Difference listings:
· · · · ·
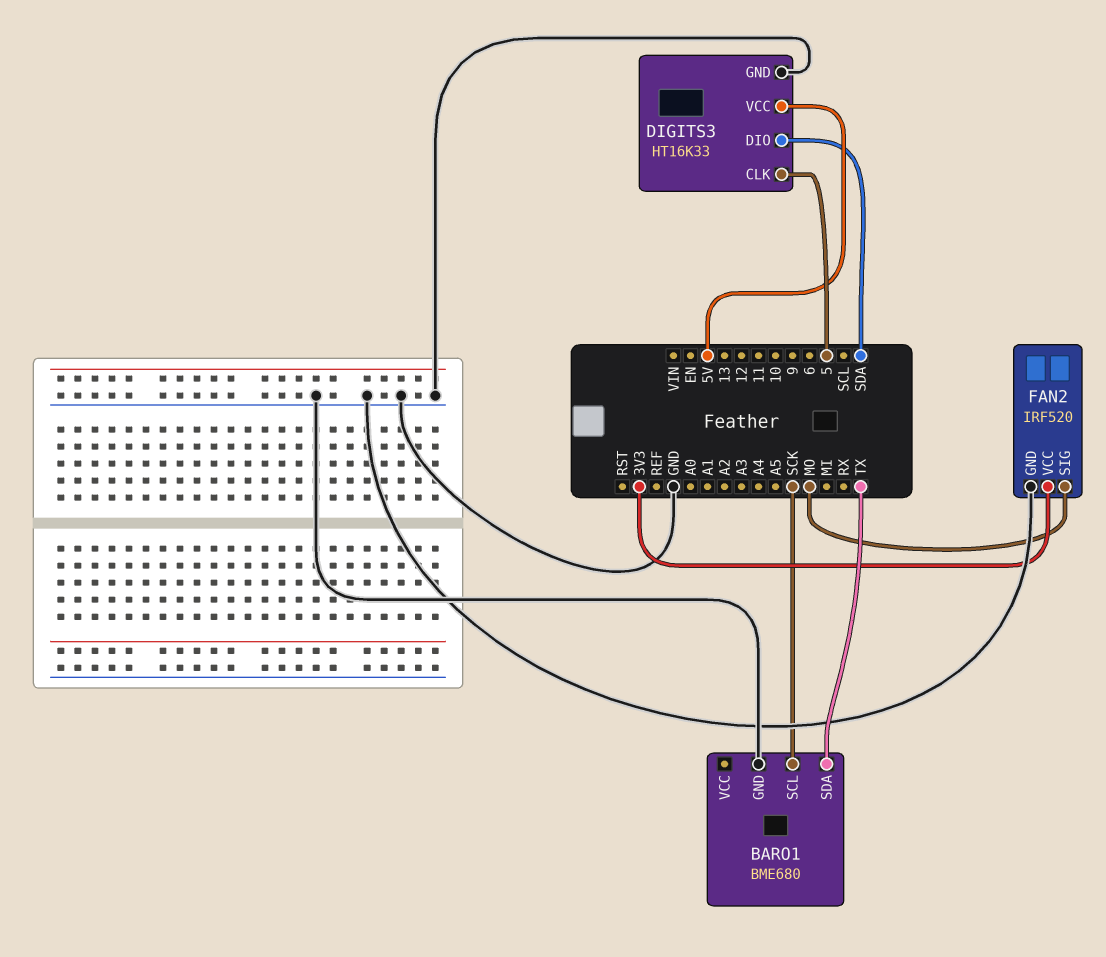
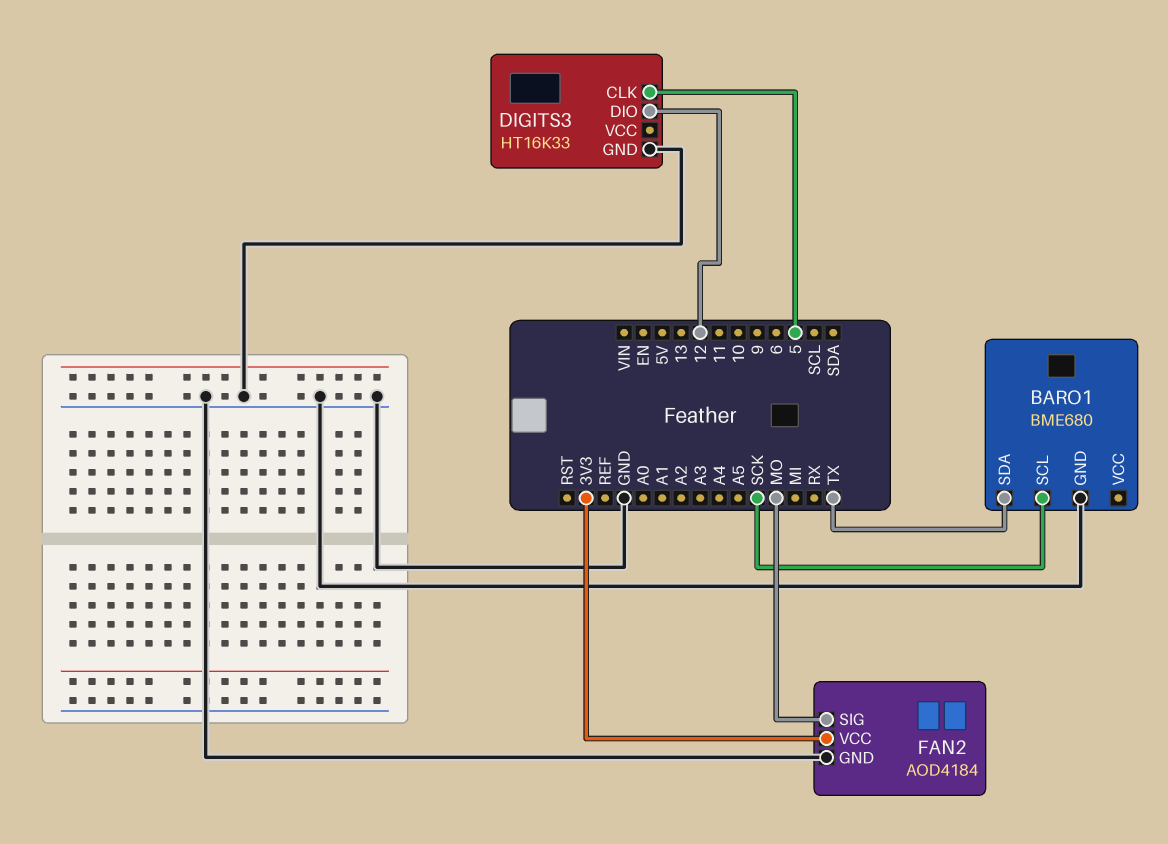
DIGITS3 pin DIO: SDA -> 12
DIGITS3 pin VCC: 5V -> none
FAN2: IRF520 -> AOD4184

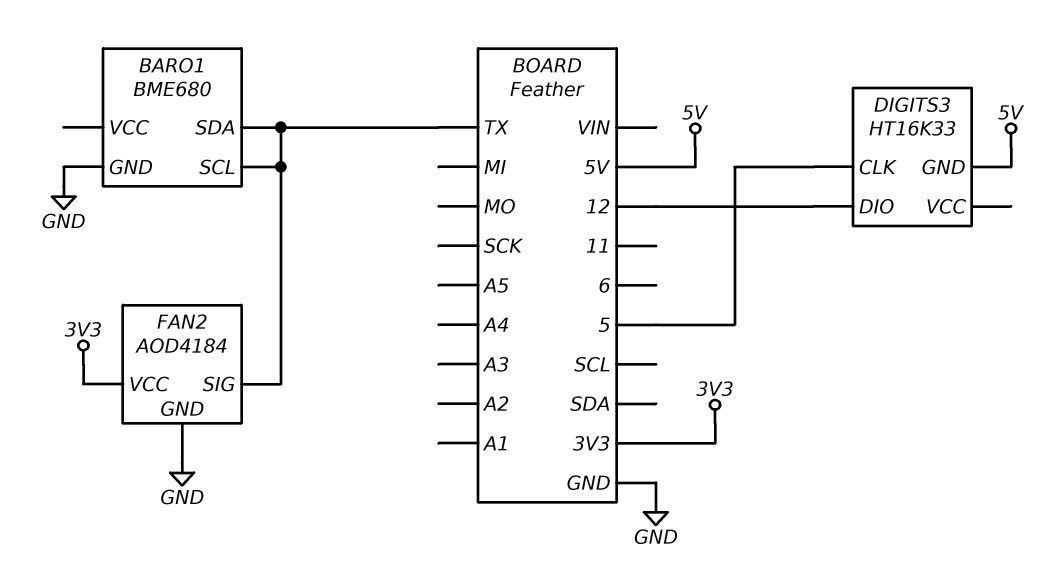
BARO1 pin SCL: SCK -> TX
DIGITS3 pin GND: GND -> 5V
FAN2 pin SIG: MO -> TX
· · · · ·
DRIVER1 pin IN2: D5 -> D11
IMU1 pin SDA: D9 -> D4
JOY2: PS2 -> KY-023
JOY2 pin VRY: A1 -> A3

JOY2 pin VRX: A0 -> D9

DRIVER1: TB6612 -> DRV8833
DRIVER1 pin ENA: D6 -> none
· · · · ·
(Task details) Exactly the lines above from the one with "BARO1 pin SCL: SCK -> TX" to the one with "FAN2 pin SIG: MO -> TX", both included, are to be quoted; leave the rest out.

(Answer box)
BARO1 pin SCL: SCK -> TX
DIGITS3 pin GND: GND -> 5V
FAN2 pin SIG: MO -> TX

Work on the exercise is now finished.